- [Exercise]: Below is a listing to transcribe in full and exactly; keep the pictures out.
======== Available data ========
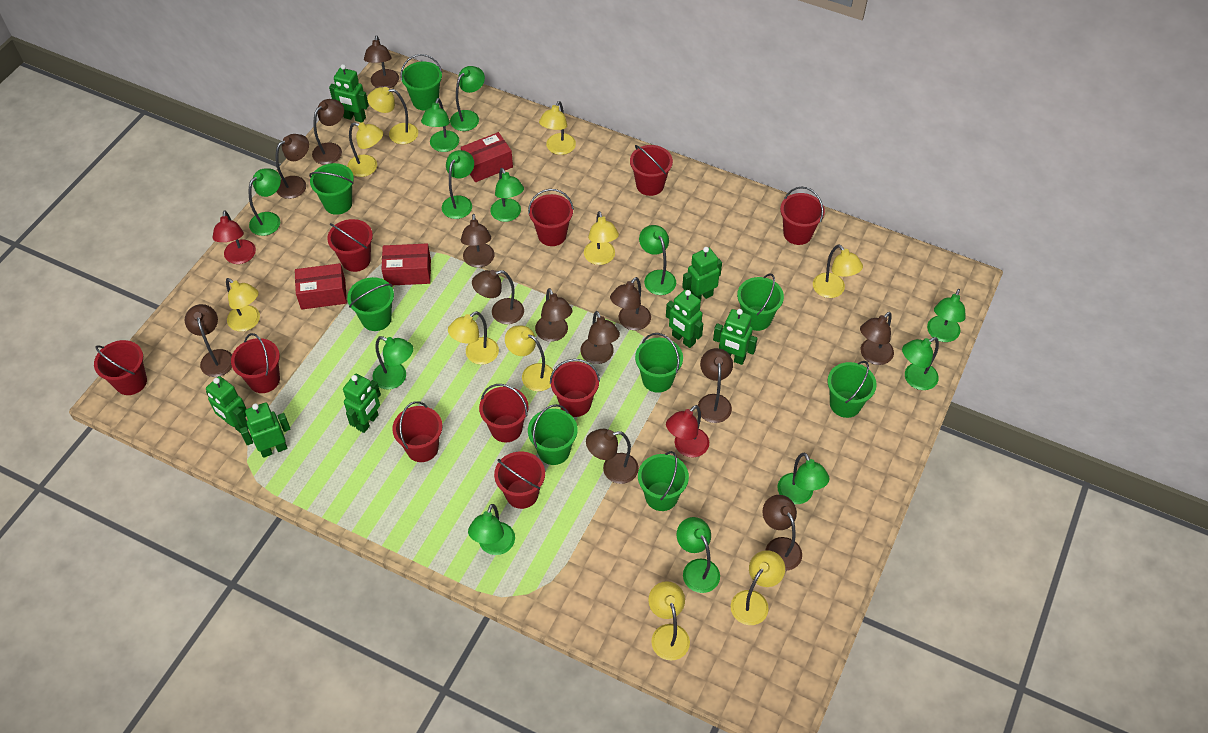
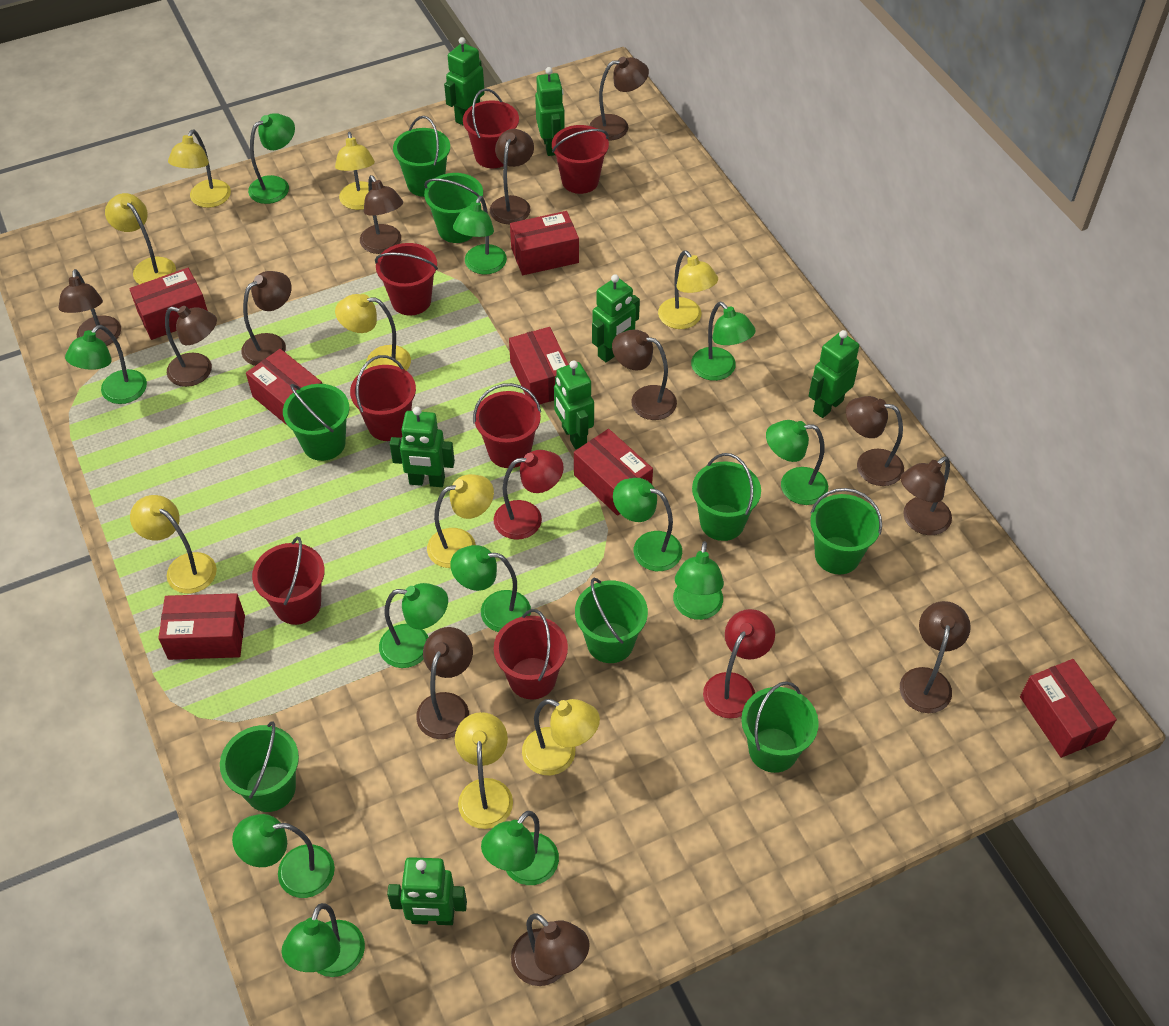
brown lamp: 13 -> 12
red box: 3 -> 7
red bucket: 10 -> 7
yellow lamp: 10 -> 9

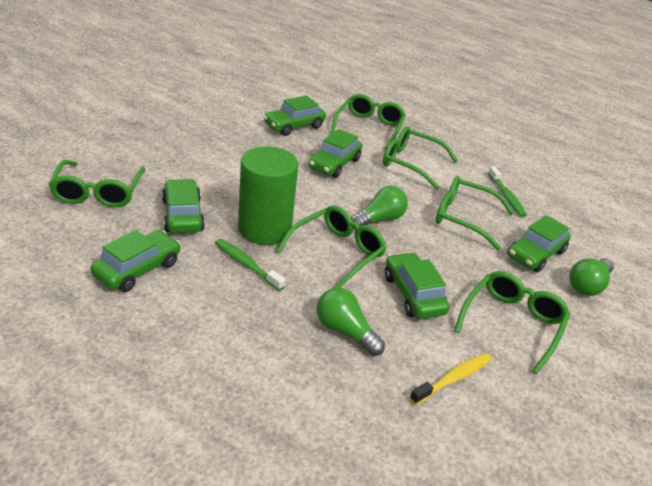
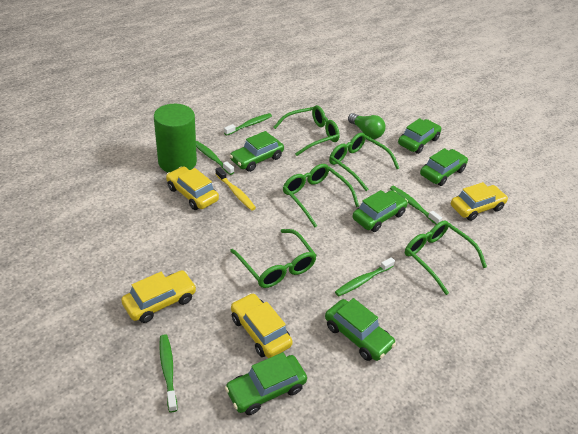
green glasses: 6 -> 5
green light bulb: 3 -> 1
green toothbrush: 2 -> 5
yellow car: 0 -> 4

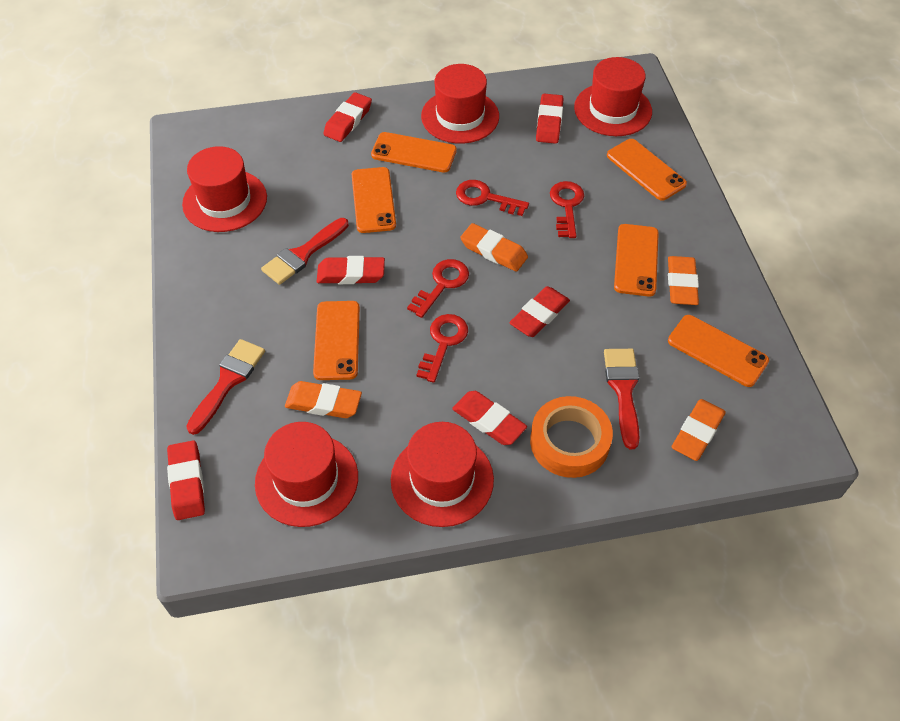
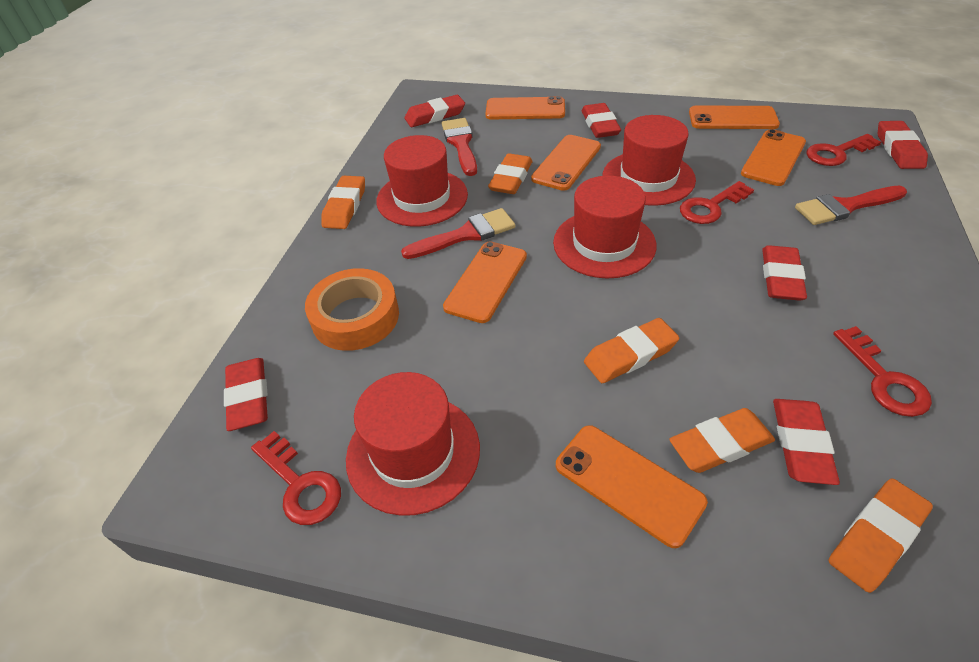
orange eraser: 4 -> 5
red hat: 5 -> 4

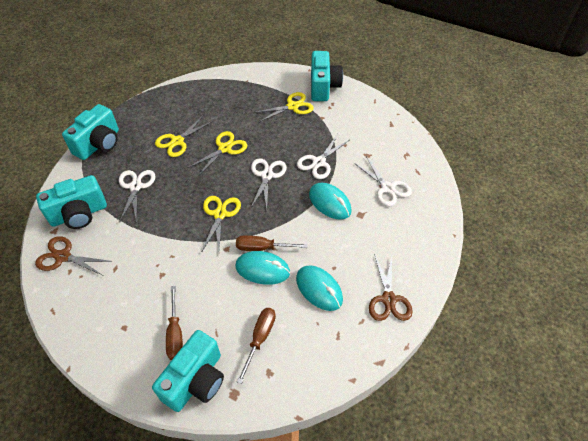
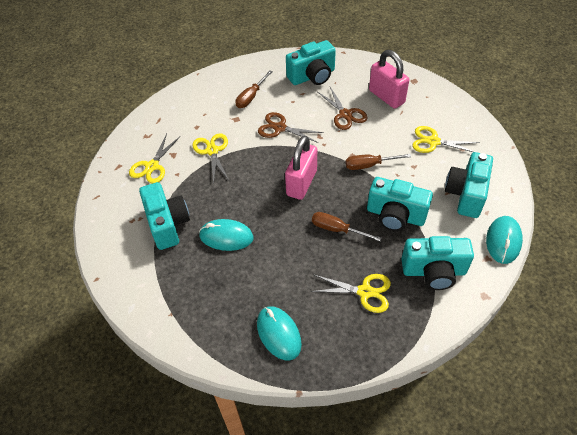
pink padlock: 0 -> 2
turquoise camera: 4 -> 5
white scissors: 4 -> 0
========
- [Response]:
brown lamp: 13 -> 12
red box: 3 -> 7
red bucket: 10 -> 7
yellow lamp: 10 -> 9

green glasses: 6 -> 5
green light bulb: 3 -> 1
green toothbrush: 2 -> 5
yellow car: 0 -> 4

orange eraser: 4 -> 5
red hat: 5 -> 4

pink padlock: 0 -> 2
turquoise camera: 4 -> 5
white scissors: 4 -> 0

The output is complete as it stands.